**THE RECORDS**
══════════

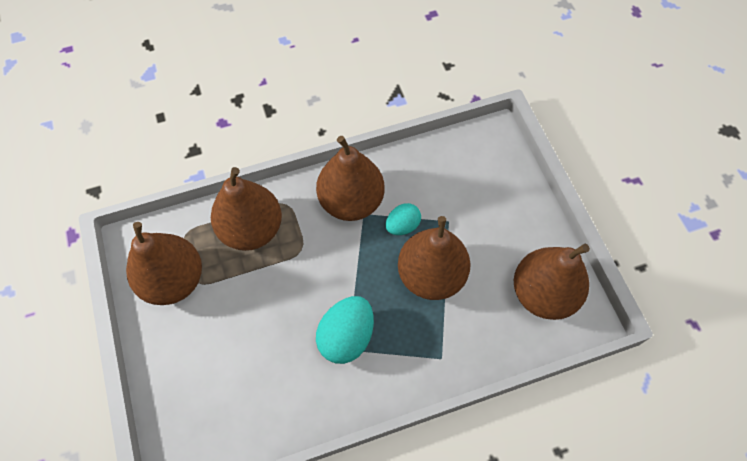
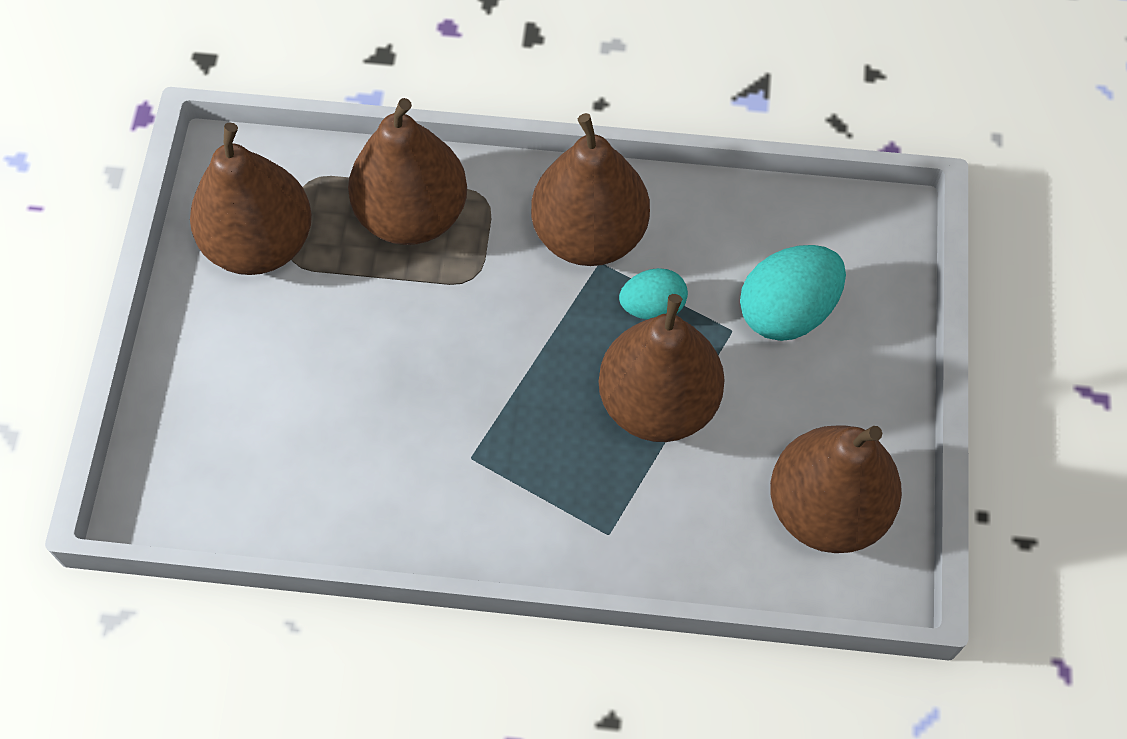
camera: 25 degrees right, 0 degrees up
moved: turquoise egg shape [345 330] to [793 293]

══════════

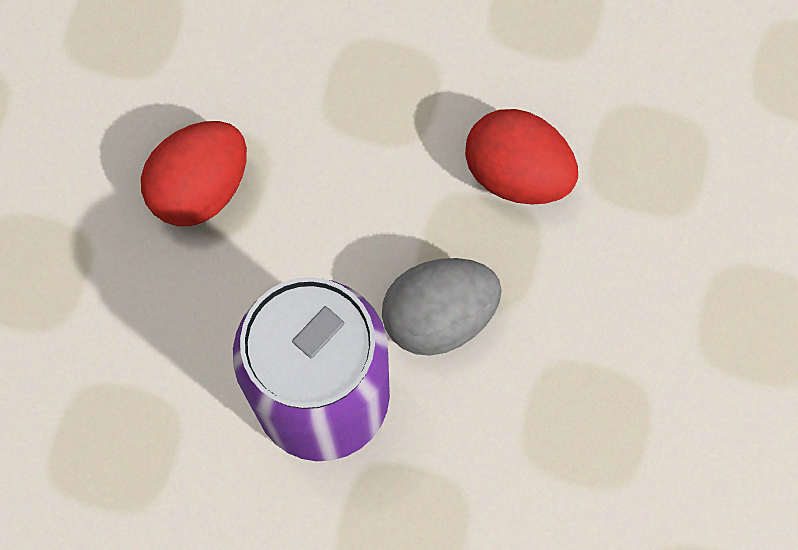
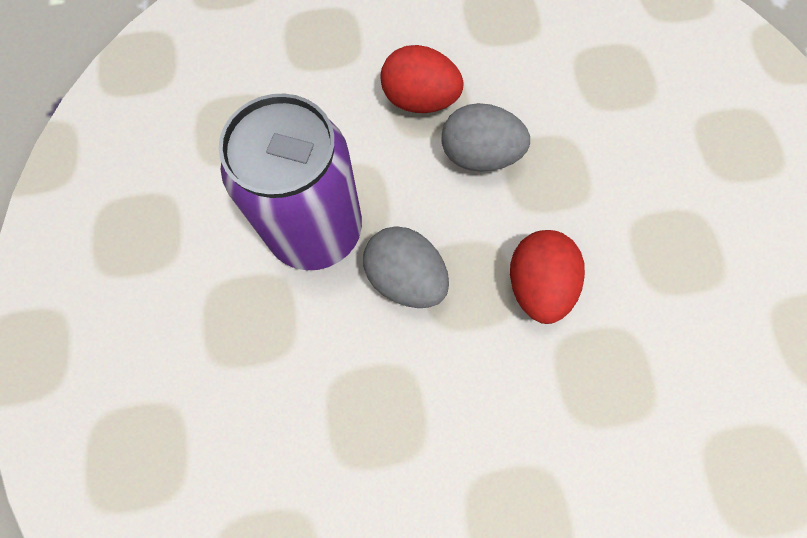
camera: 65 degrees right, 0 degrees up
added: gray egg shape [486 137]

══════════

**WHAT TO PRODUCE**
Using the records above, copy every line that has the word "shape" in it.

**EXPECTED ANSWER**
moved: turquoise egg shape [345 330] to [793 293]
added: gray egg shape [486 137]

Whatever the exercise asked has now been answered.